§ **WHAT IS BEING ASKED**: Would you return the lines from the one that contains "(216, 350) = (364, 451): white" to the last line of the entries below, exactly and with nothing added?

§ **DATA PROVIDED**:
=== Section Start ===
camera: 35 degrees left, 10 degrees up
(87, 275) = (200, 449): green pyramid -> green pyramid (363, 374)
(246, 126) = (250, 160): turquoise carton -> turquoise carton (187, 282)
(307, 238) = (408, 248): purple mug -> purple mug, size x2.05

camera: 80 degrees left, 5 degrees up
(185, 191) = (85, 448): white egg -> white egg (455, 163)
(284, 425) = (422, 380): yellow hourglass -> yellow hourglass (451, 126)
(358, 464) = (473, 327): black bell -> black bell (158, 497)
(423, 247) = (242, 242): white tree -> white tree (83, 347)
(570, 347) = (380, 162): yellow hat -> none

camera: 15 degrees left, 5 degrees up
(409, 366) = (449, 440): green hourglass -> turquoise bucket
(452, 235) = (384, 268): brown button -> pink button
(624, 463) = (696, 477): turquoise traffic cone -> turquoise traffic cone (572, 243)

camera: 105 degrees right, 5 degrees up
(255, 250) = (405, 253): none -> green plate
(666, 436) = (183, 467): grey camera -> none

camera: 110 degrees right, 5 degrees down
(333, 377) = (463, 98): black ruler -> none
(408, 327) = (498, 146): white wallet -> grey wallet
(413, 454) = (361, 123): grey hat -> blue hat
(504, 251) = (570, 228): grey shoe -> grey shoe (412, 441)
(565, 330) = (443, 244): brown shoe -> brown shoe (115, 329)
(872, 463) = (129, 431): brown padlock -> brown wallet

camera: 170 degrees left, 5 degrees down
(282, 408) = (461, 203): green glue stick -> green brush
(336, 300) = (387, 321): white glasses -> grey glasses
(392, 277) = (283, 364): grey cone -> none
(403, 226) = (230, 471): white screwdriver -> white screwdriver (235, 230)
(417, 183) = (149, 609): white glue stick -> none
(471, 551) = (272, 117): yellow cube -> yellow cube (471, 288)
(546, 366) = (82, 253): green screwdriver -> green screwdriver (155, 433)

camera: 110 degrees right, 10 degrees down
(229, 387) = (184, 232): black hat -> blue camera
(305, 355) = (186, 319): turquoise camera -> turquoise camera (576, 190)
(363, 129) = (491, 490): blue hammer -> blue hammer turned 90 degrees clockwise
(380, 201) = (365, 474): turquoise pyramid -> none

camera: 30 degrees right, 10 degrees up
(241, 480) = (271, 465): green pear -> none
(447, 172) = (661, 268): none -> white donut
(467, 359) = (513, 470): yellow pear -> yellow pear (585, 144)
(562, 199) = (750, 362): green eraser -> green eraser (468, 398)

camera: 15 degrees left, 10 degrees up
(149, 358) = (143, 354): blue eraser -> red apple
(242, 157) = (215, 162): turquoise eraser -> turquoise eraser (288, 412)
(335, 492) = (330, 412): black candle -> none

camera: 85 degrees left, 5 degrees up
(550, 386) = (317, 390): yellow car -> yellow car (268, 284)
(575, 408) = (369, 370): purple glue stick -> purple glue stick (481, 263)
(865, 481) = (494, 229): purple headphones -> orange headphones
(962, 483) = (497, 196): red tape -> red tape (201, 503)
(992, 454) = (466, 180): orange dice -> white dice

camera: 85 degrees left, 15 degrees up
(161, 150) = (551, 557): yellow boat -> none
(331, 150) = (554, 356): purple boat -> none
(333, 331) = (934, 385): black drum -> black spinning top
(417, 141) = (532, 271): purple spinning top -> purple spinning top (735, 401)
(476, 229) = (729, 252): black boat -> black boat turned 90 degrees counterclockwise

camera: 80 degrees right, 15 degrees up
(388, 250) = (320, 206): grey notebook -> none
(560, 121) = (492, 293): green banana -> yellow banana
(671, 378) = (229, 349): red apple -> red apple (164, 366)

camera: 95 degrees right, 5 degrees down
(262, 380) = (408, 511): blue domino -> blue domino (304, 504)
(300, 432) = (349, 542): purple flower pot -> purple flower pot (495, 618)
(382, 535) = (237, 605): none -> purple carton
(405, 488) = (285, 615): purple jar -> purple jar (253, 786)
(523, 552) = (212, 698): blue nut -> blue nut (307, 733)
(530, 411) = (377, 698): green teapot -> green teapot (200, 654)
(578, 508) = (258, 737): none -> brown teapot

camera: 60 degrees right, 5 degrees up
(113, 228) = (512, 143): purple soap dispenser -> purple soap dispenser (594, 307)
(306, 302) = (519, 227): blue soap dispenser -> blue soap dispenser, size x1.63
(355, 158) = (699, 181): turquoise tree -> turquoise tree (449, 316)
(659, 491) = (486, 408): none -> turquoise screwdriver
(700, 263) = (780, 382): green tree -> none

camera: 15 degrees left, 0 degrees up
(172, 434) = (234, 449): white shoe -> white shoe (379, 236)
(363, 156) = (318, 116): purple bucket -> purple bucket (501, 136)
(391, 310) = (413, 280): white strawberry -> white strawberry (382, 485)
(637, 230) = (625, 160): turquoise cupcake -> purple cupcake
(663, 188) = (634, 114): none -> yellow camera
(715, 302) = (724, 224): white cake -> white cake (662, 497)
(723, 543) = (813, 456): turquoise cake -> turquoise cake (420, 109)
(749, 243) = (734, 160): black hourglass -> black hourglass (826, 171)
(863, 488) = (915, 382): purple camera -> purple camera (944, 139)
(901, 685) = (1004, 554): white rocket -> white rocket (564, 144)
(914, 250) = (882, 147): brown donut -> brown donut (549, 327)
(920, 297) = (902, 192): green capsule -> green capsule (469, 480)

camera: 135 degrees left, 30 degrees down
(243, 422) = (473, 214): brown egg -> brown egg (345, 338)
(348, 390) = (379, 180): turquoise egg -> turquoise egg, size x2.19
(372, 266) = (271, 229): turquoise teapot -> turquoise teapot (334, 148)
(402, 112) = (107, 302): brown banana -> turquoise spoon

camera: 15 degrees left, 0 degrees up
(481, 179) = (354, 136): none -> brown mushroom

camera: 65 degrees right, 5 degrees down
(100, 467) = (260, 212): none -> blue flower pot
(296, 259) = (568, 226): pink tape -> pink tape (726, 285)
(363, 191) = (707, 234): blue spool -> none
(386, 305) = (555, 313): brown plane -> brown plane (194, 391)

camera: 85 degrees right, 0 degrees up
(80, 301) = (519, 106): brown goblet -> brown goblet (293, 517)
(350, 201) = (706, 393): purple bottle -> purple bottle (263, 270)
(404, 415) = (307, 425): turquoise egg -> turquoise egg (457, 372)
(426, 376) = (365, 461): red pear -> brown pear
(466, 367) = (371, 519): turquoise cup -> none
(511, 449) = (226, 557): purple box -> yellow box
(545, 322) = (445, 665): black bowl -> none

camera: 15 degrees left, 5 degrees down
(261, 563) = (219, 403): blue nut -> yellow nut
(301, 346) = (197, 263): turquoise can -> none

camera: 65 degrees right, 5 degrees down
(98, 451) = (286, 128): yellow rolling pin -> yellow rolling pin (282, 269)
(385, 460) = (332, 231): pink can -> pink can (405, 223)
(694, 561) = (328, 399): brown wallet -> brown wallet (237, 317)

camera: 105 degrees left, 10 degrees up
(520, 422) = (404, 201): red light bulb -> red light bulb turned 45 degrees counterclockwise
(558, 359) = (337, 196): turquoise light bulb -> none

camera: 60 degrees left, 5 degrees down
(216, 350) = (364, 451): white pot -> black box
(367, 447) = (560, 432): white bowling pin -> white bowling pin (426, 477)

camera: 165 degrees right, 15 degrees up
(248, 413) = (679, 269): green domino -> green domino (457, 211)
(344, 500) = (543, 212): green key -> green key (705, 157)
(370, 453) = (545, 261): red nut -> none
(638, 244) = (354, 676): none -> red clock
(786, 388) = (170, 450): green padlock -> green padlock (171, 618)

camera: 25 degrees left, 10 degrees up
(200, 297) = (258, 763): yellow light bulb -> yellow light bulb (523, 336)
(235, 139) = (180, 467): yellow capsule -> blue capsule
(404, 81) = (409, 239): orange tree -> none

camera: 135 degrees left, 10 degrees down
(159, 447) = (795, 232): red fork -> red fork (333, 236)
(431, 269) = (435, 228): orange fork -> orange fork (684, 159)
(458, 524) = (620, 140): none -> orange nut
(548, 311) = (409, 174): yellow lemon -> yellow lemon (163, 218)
=== Section End ===
§ **EXERCISE RESPONSE**:
(216, 350) = (364, 451): white pot -> black box
(367, 447) = (560, 432): white bowling pin -> white bowling pin (426, 477)

camera: 165 degrees right, 15 degrees up
(248, 413) = (679, 269): green domino -> green domino (457, 211)
(344, 500) = (543, 212): green key -> green key (705, 157)
(370, 453) = (545, 261): red nut -> none
(638, 244) = (354, 676): none -> red clock
(786, 388) = (170, 450): green padlock -> green padlock (171, 618)

camera: 25 degrees left, 10 degrees up
(200, 297) = (258, 763): yellow light bulb -> yellow light bulb (523, 336)
(235, 139) = (180, 467): yellow capsule -> blue capsule
(404, 81) = (409, 239): orange tree -> none

camera: 135 degrees left, 10 degrees down
(159, 447) = (795, 232): red fork -> red fork (333, 236)
(431, 269) = (435, 228): orange fork -> orange fork (684, 159)
(458, 524) = (620, 140): none -> orange nut
(548, 311) = (409, 174): yellow lemon -> yellow lemon (163, 218)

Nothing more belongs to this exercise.